Image change detection data
________

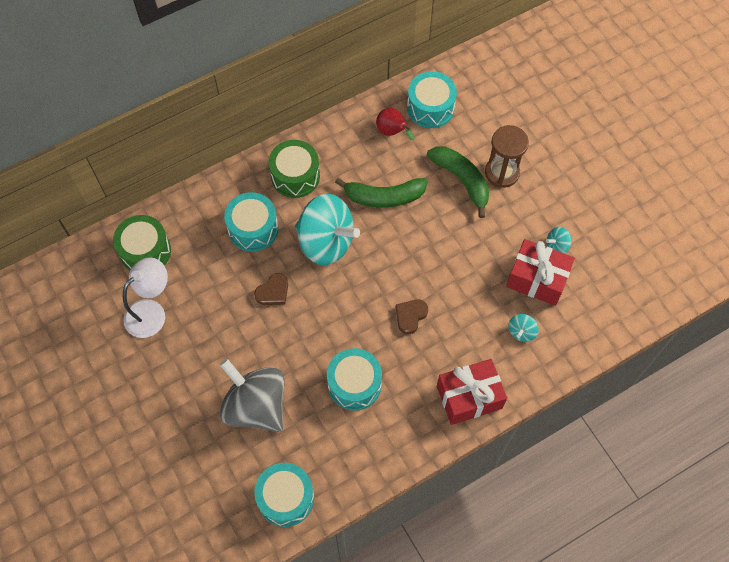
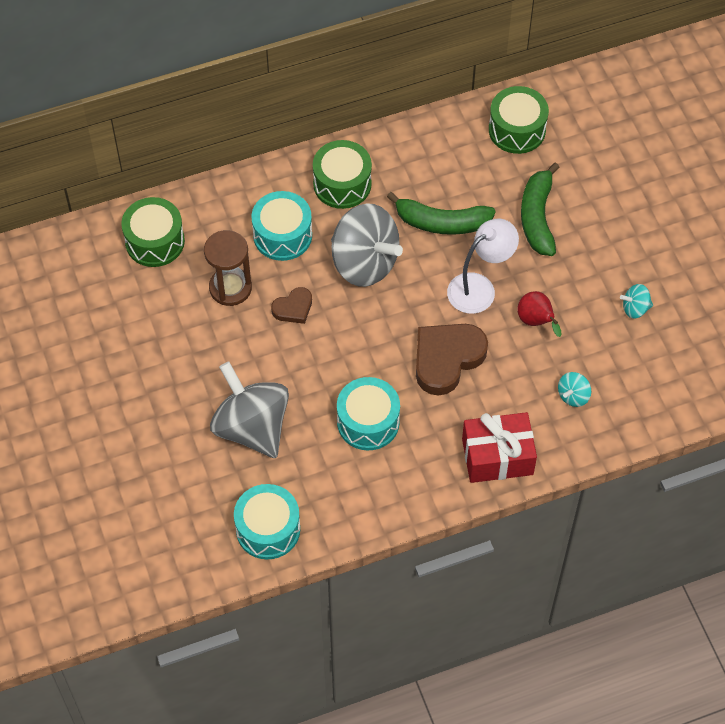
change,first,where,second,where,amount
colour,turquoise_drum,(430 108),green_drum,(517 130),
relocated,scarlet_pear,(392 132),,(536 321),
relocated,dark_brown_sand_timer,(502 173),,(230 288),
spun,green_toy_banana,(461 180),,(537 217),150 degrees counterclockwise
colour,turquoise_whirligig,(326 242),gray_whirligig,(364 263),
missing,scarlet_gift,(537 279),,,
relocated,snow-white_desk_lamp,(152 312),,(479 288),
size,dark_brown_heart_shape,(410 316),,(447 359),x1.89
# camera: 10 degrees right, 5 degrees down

________

WHAT YOU HAVE TO DO:
The expected output is each entry given again word for word, with pictures dropped.

SOLUTION BELOW:
change,first,where,second,where,amount
colour,turquoise_drum,(430 108),green_drum,(517 130),
relocated,scarlet_pear,(392 132),,(536 321),
relocated,dark_brown_sand_timer,(502 173),,(230 288),
spun,green_toy_banana,(461 180),,(537 217),150 degrees counterclockwise
colour,turquoise_whirligig,(326 242),gray_whirligig,(364 263),
missing,scarlet_gift,(537 279),,,
relocated,snow-white_desk_lamp,(152 312),,(479 288),
size,dark_brown_heart_shape,(410 316),,(447 359),x1.89
# camera: 10 degrees right, 5 degrees down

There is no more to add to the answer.